_Instructions for the task_
Using the records below, transcribe word for word the stretch from the line that contains "camera: 25 degrees right, 5 degrees down" through the line that contains "(754, 366) = (800, 400): grey dice -> none", both end lines included, and nothing else.

#### Information given ####

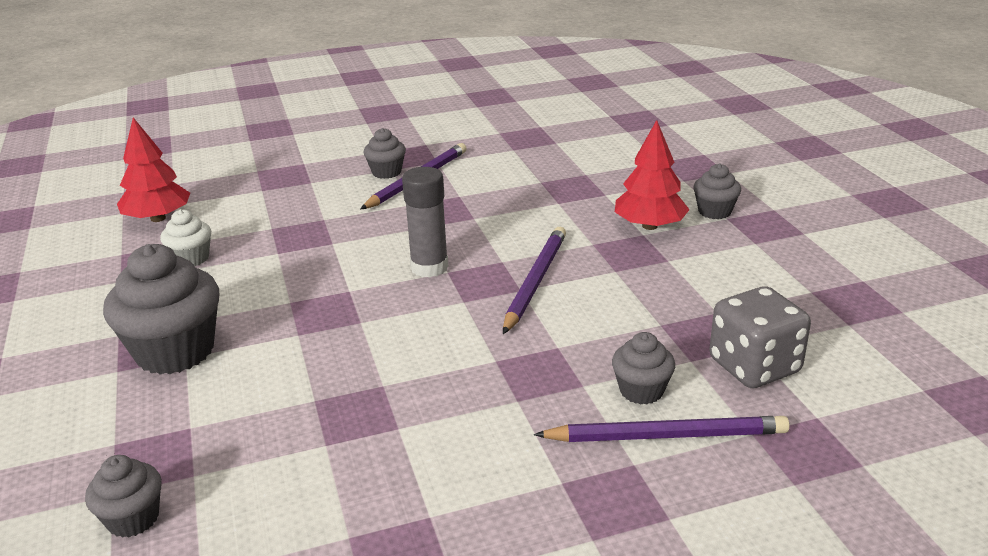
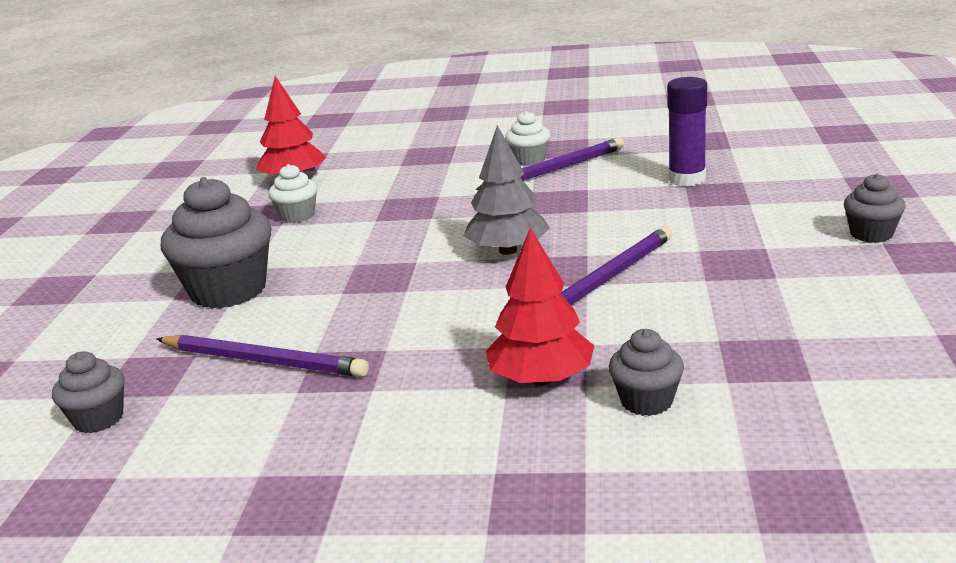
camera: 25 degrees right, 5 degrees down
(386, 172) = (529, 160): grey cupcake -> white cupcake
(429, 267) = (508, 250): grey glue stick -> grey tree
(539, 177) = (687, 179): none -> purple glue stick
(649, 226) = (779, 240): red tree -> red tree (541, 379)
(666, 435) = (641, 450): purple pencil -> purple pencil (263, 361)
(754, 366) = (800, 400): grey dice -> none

####
#### Information given ####

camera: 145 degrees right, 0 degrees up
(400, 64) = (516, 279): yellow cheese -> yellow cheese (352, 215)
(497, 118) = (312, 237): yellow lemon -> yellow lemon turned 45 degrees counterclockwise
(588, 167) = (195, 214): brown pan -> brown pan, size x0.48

####

_Answer below_
camera: 25 degrees right, 5 degrees down
(386, 172) = (529, 160): grey cupcake -> white cupcake
(429, 267) = (508, 250): grey glue stick -> grey tree
(539, 177) = (687, 179): none -> purple glue stick
(649, 226) = (779, 240): red tree -> red tree (541, 379)
(666, 435) = (641, 450): purple pencil -> purple pencil (263, 361)
(754, 366) = (800, 400): grey dice -> none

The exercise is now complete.